Action item:
Find the line below with "[69, 224, 217, 258]". Print it and every line after it exactly, through the last line, leaving out the pictures.

Records for this exercise:
■ ■ ■ ■ ■ ■ ■
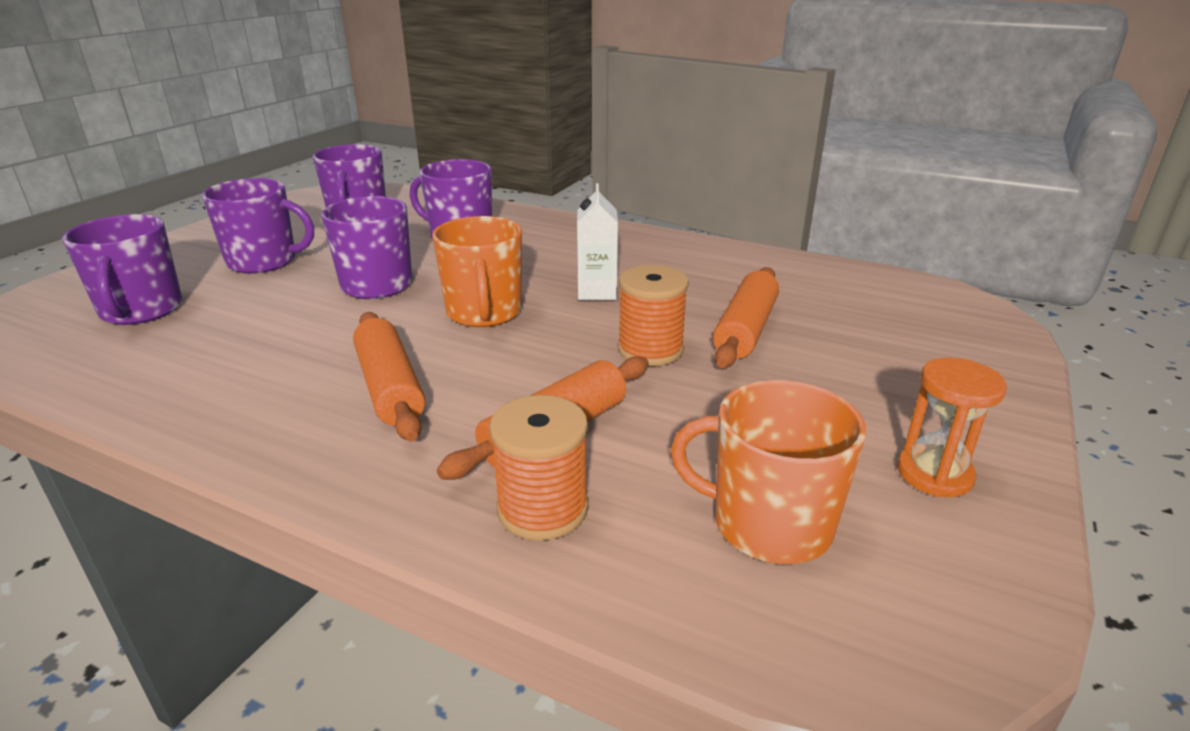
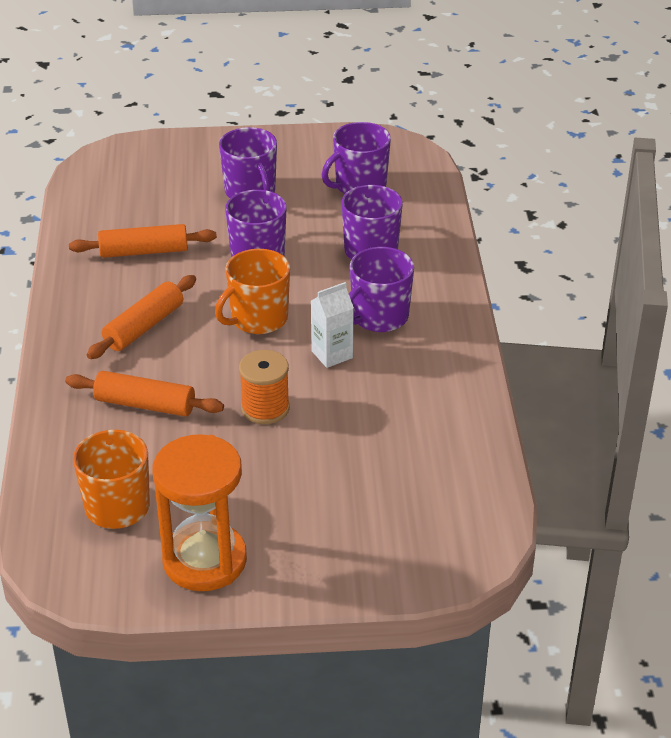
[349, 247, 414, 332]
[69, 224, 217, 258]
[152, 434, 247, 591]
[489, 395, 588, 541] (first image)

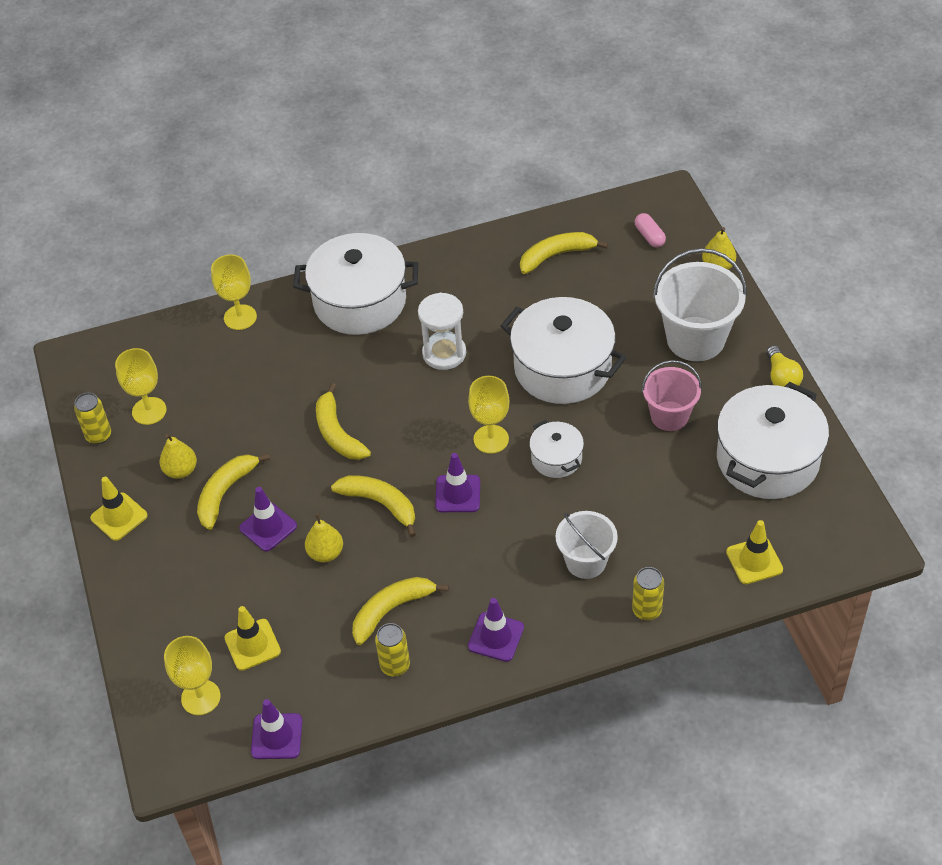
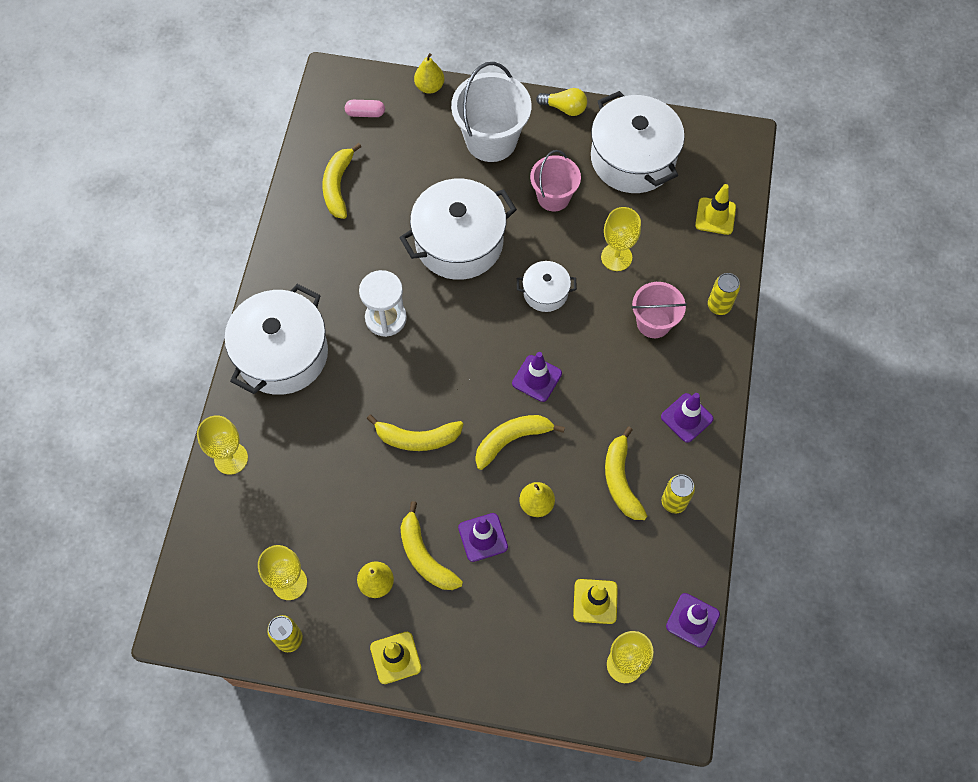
[601, 207, 641, 271]
[631, 282, 687, 338]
■ ■ ■ ■ ■ ■ ■
Exercise answer:
[69, 224, 217, 258]
[152, 434, 247, 591]
[489, 395, 588, 541] (first image)

[601, 207, 641, 271]
[631, 282, 687, 338]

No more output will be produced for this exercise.